*** DATA EXTRACT ***

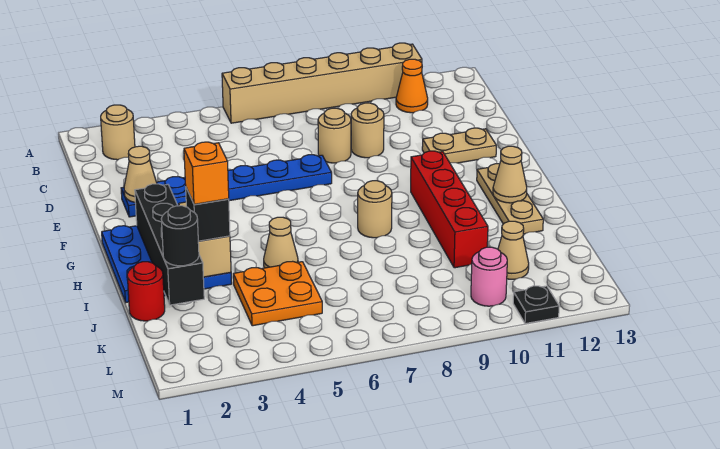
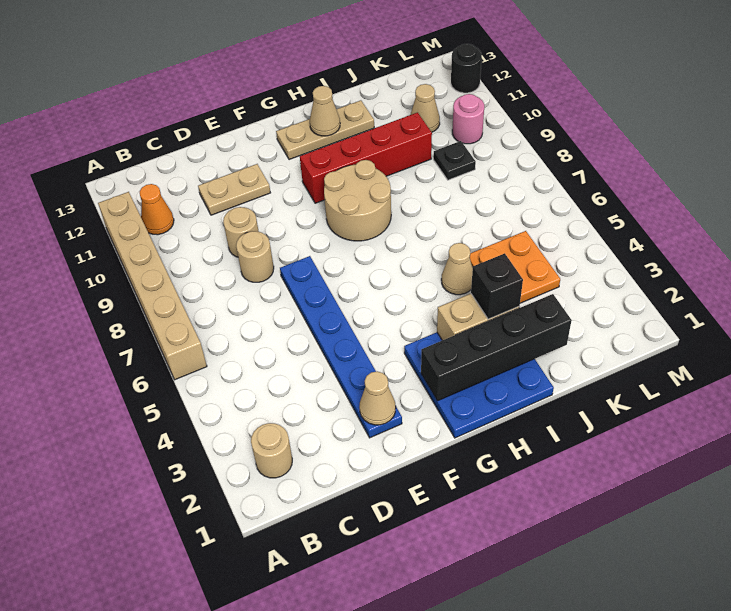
tan plate E11:E12 level 1 -> tan plate D11:E11 level 1
tan round brick H8 level 1 -> tan round brick G8:H9 level 1
orange brick I3 level 4 -> none
red round brick J1 level 1 -> none
black round brick J2 level 3 -> black round brick M12 level 1
black plate M11 level 1 -> black plate K9 level 1

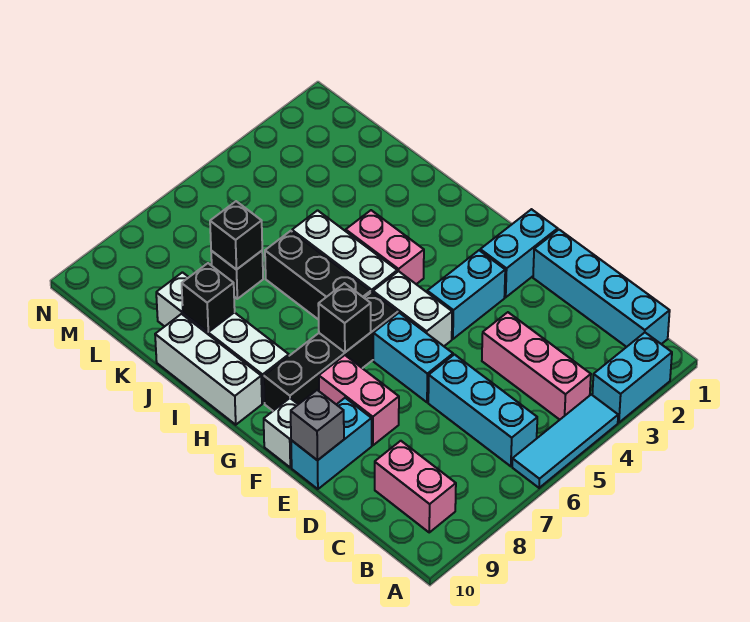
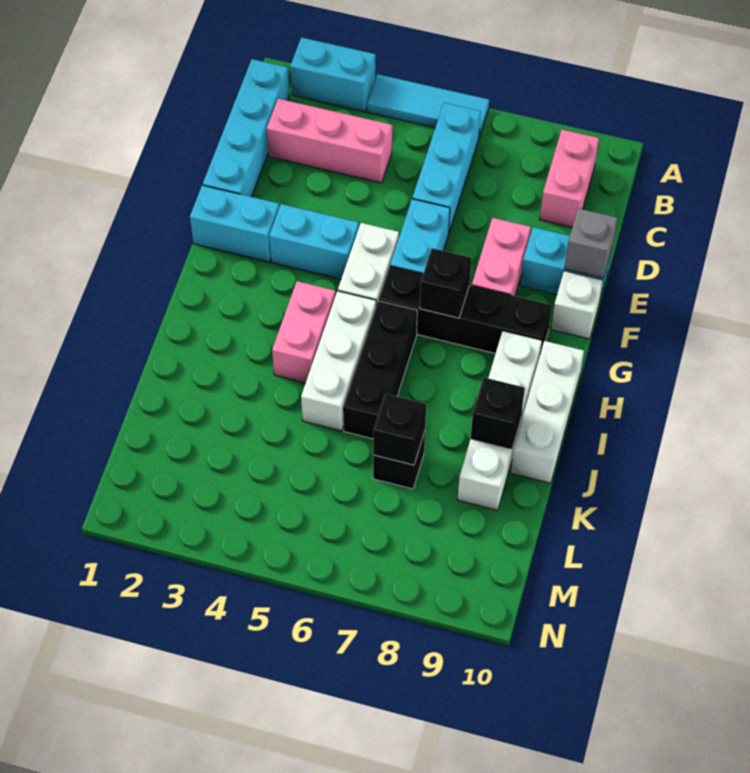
pink brick B4:D4 level 1 -> pink brick C2:C4 level 1

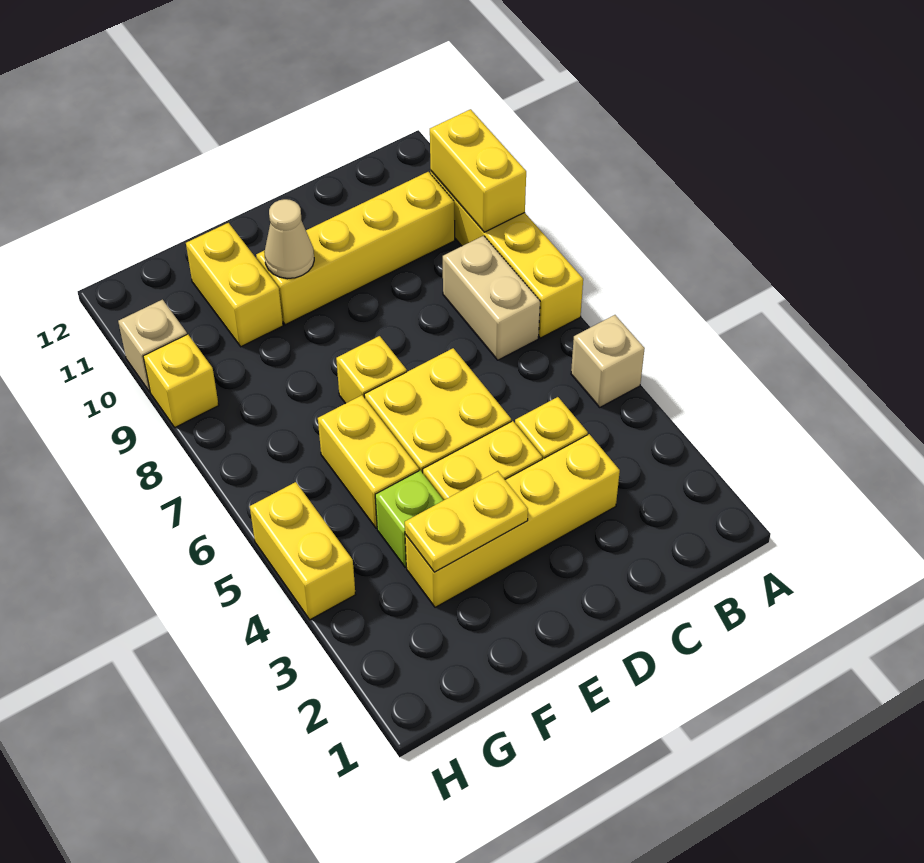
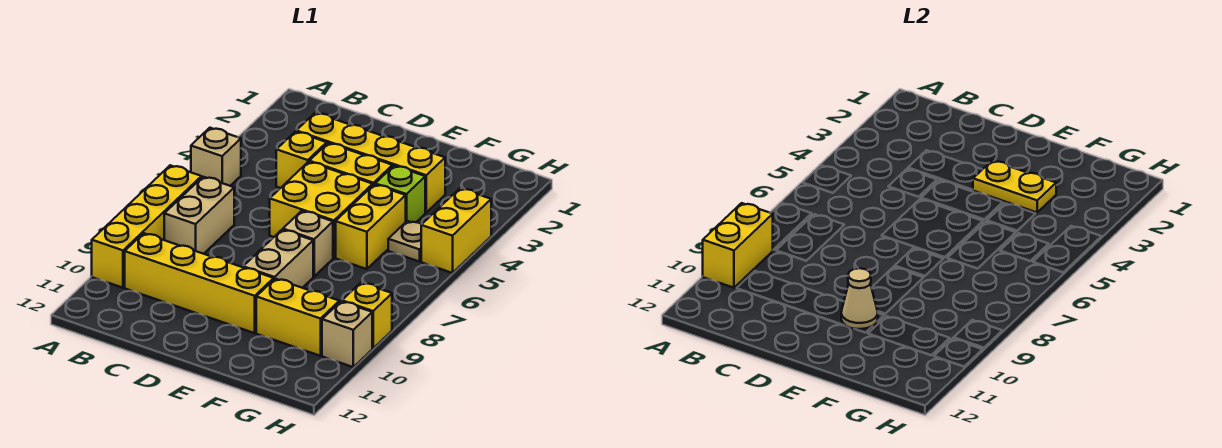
yellow brick E7 level 1 -> tan brick E7 level 1
none -> tan brick E8:E9 level 1
yellow brick F10:F11 level 1 -> yellow brick F10:G10 level 1
none -> tan plate G5 level 1

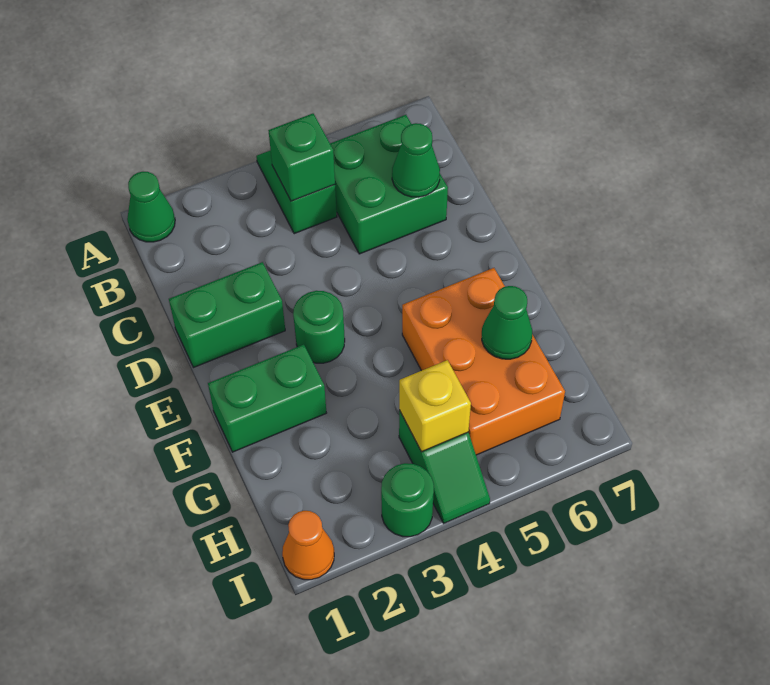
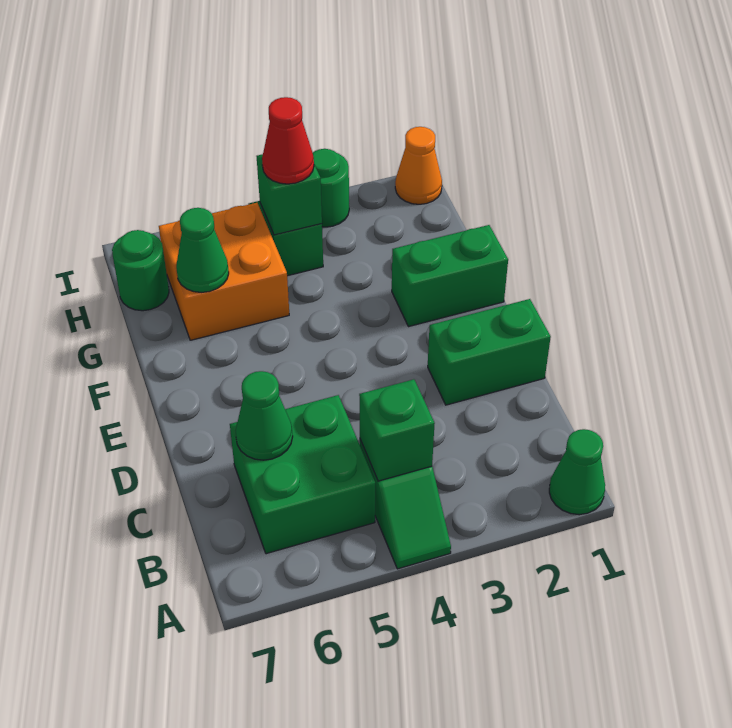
green round brick E3 level 1 -> green round brick H7 level 1
orange brick F5:H6 level 1 -> orange brick G5:H6 level 1
yellow brick H4 level 2 -> green brick H4 level 2
none -> red cone H4 level 3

***

TASK BRIEF ▸
Go through the records and repeat each one exactly, skipping anything that is a picture.

ANSWER SPACE ▸
tan plate E11:E12 level 1 -> tan plate D11:E11 level 1
tan round brick H8 level 1 -> tan round brick G8:H9 level 1
orange brick I3 level 4 -> none
red round brick J1 level 1 -> none
black round brick J2 level 3 -> black round brick M12 level 1
black plate M11 level 1 -> black plate K9 level 1

pink brick B4:D4 level 1 -> pink brick C2:C4 level 1

yellow brick E7 level 1 -> tan brick E7 level 1
none -> tan brick E8:E9 level 1
yellow brick F10:F11 level 1 -> yellow brick F10:G10 level 1
none -> tan plate G5 level 1

green round brick E3 level 1 -> green round brick H7 level 1
orange brick F5:H6 level 1 -> orange brick G5:H6 level 1
yellow brick H4 level 2 -> green brick H4 level 2
none -> red cone H4 level 3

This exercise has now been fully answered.